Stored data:
++++++++

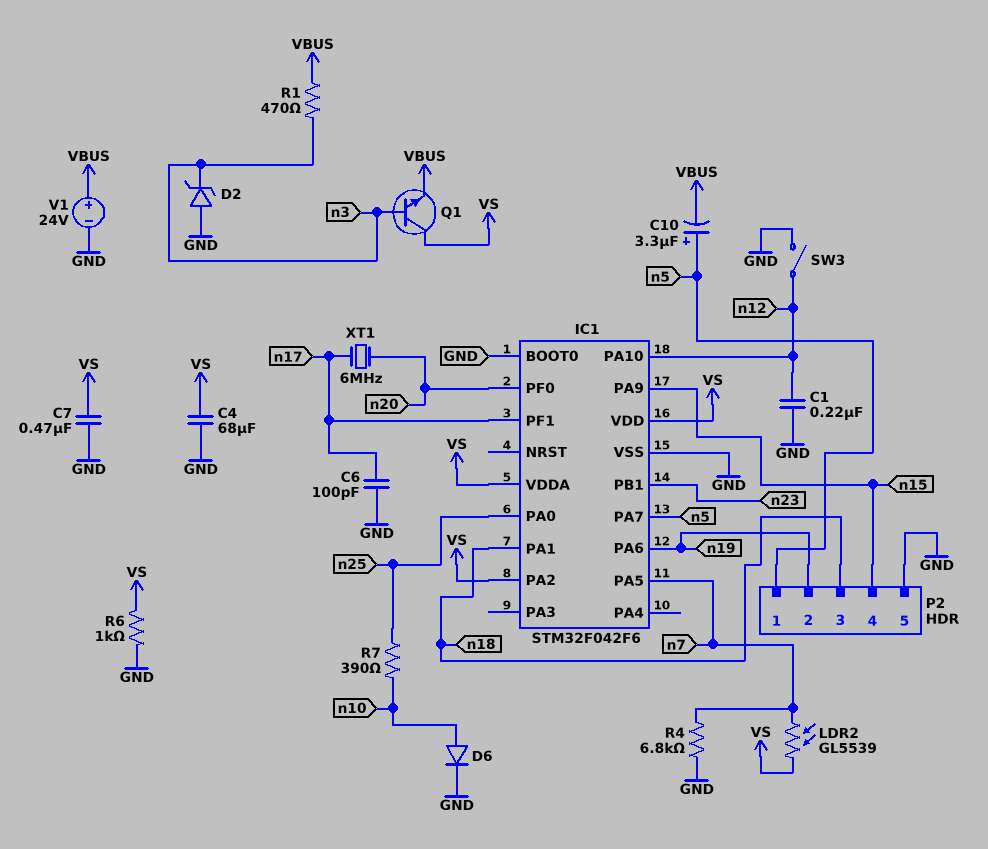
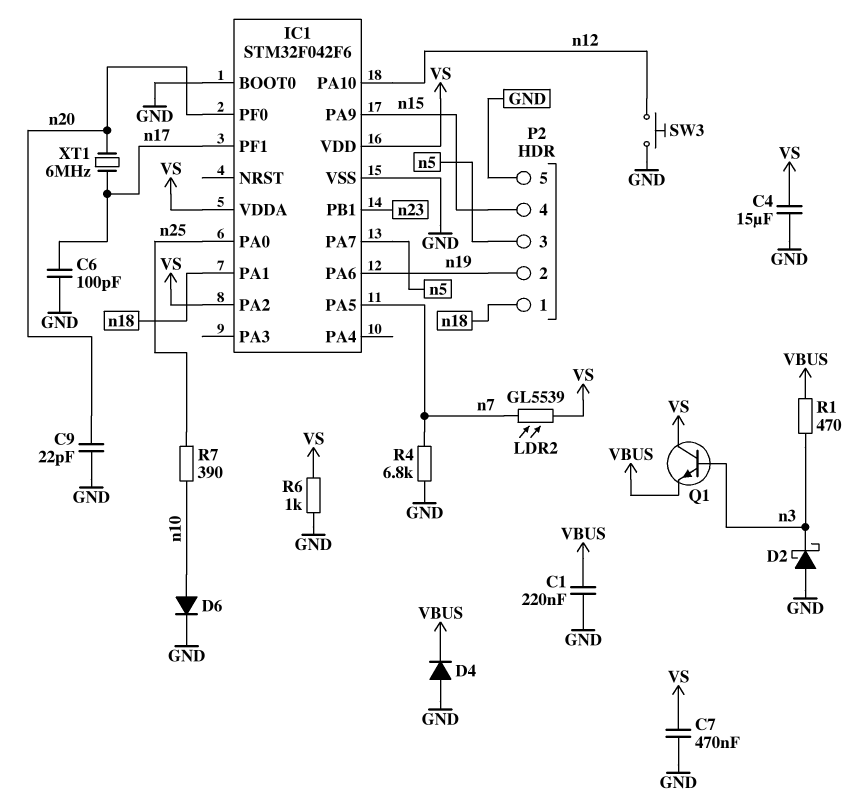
C1: 220nF (GND, n12) -> 220nF (GND, VBUS)
C4: 68uF (GND, VS) -> 15uF (GND, VS)
C9: none -> 22pF (GND, n20)
C10: 3.3uF (plus n5, minus VBUS) -> none
D2: zener (A GND, K n3) -> schottky (A GND, K n3)
D4: none -> diode (A GND, K VBUS)
P2 pin 1: n5 -> n18
P2 pin 3: n18 -> n5
SW3: switch (GND, n12) -> button (GND, n12)
V1: 24V (plus VBUS, minus GND) -> none

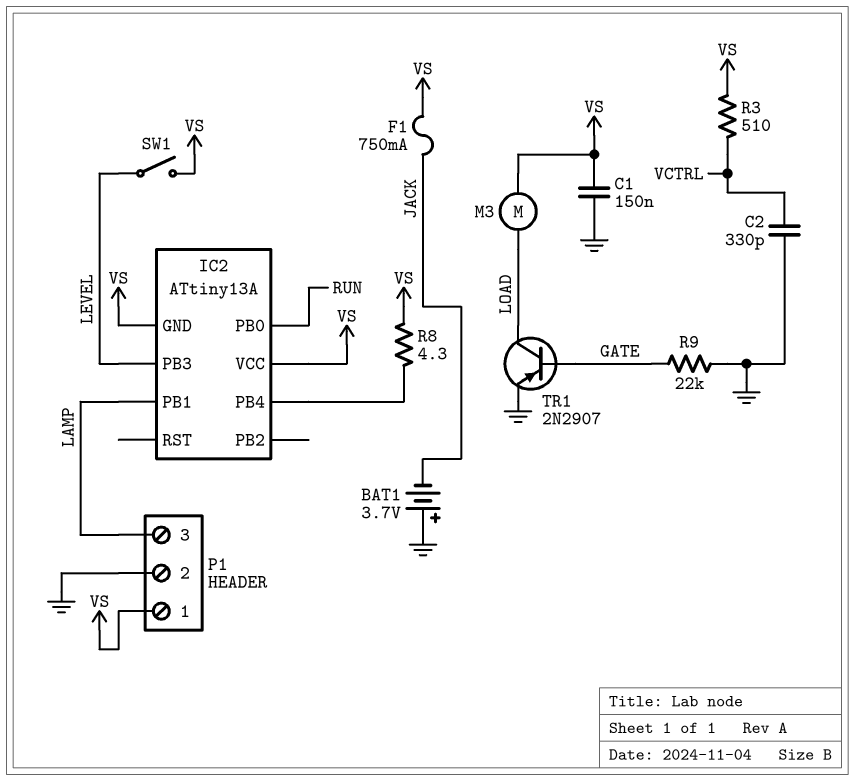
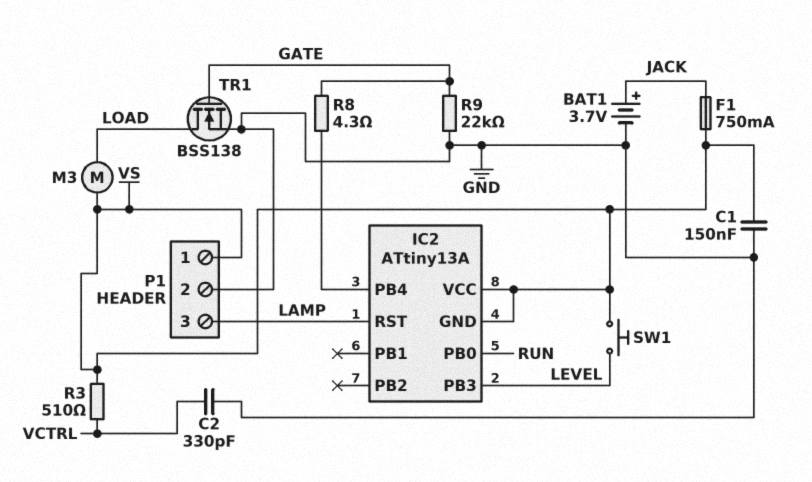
BAT1: 3.7V (plus GND, minus JACK) -> 3.7V (plus JACK, minus GND)
IC2 pin PB1: LAMP -> none
IC2 pin RST: none -> LAMP
R8: 4.3 (IC2/PB4, VS) -> 4.3 (GATE, IC2/PB4)
SW1: switch (LEVEL, VS) -> button (LEVEL, VS)
TR1: PNP 2N2907 (B GATE, C LOAD, E GND) -> NMOS BSS138 (G GATE, D LOAD, S GND)

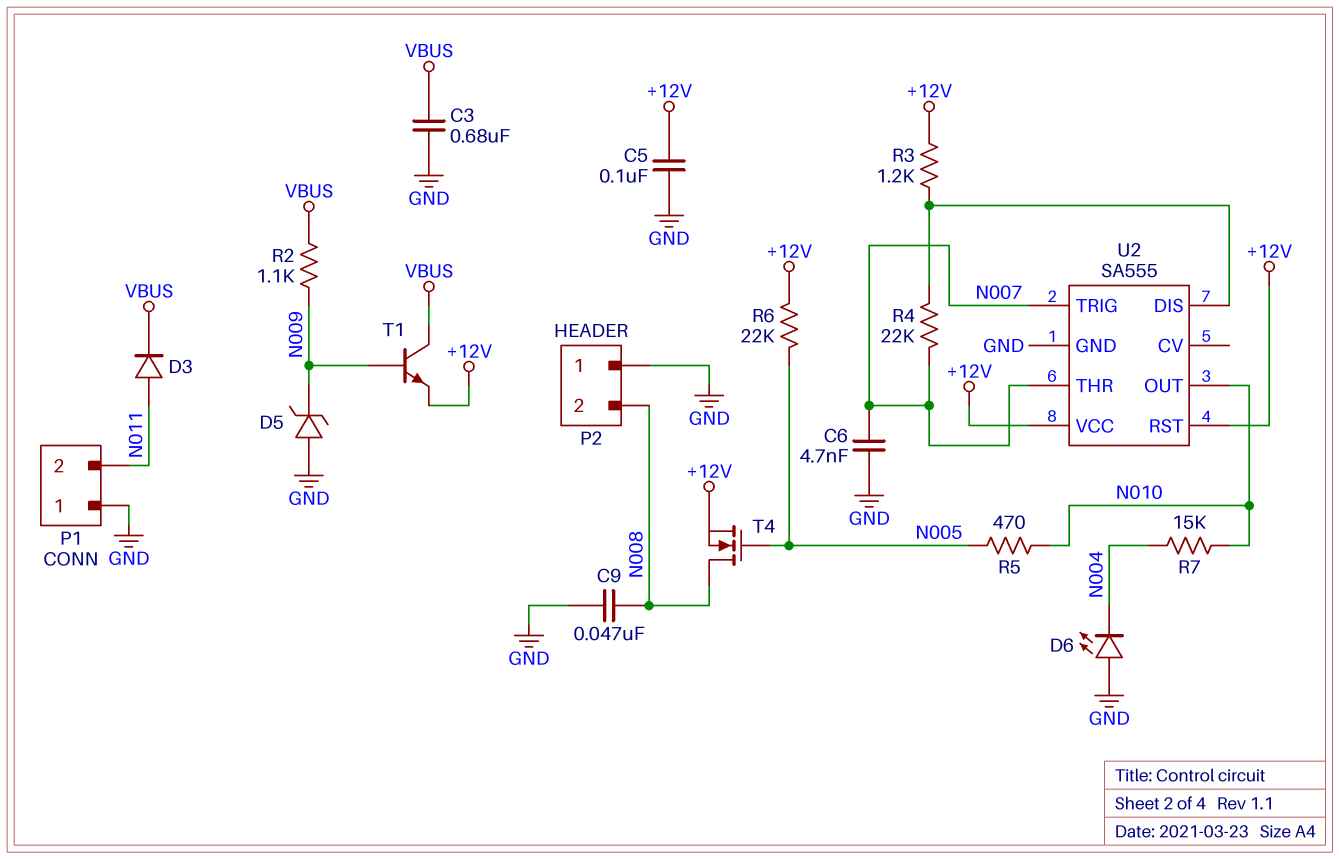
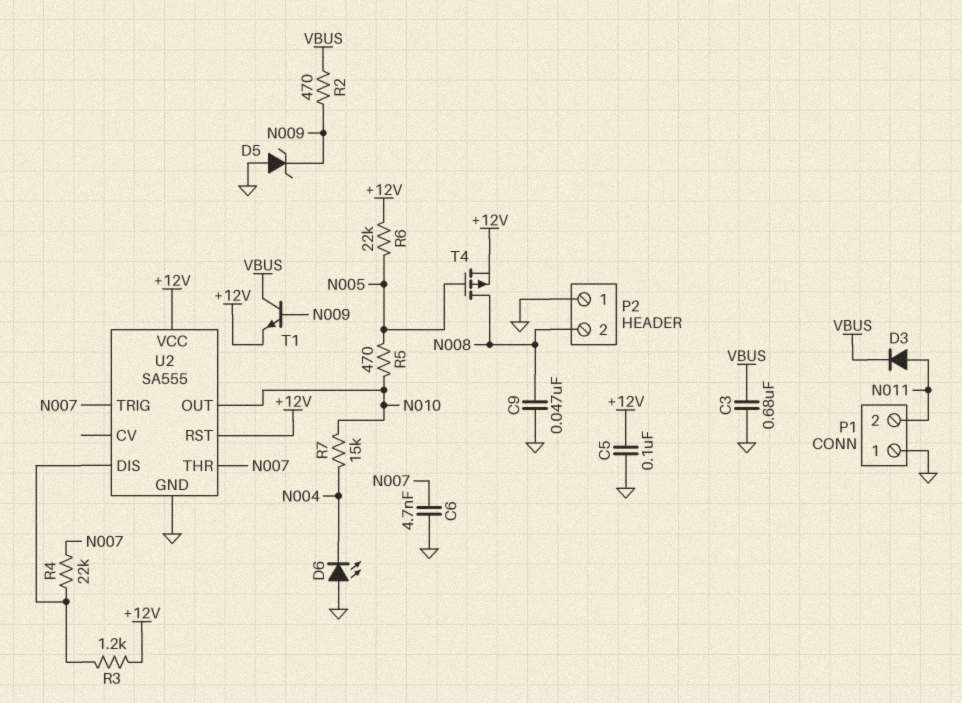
R2: 1.1k (N009, VBUS) -> 470 (N009, VBUS)
T4: NMOS (G N005, D N008, S +12V) -> PMOS (G N005, D N008, S +12V)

++++++++

[Work task]
Reproduce every line above as written, skipping pictures.

[Task result]
C1: 220nF (GND, n12) -> 220nF (GND, VBUS)
C4: 68uF (GND, VS) -> 15uF (GND, VS)
C9: none -> 22pF (GND, n20)
C10: 3.3uF (plus n5, minus VBUS) -> none
D2: zener (A GND, K n3) -> schottky (A GND, K n3)
D4: none -> diode (A GND, K VBUS)
P2 pin 1: n5 -> n18
P2 pin 3: n18 -> n5
SW3: switch (GND, n12) -> button (GND, n12)
V1: 24V (plus VBUS, minus GND) -> none

BAT1: 3.7V (plus GND, minus JACK) -> 3.7V (plus JACK, minus GND)
IC2 pin PB1: LAMP -> none
IC2 pin RST: none -> LAMP
R8: 4.3 (IC2/PB4, VS) -> 4.3 (GATE, IC2/PB4)
SW1: switch (LEVEL, VS) -> button (LEVEL, VS)
TR1: PNP 2N2907 (B GATE, C LOAD, E GND) -> NMOS BSS138 (G GATE, D LOAD, S GND)

R2: 1.1k (N009, VBUS) -> 470 (N009, VBUS)
T4: NMOS (G N005, D N008, S +12V) -> PMOS (G N005, D N008, S +12V)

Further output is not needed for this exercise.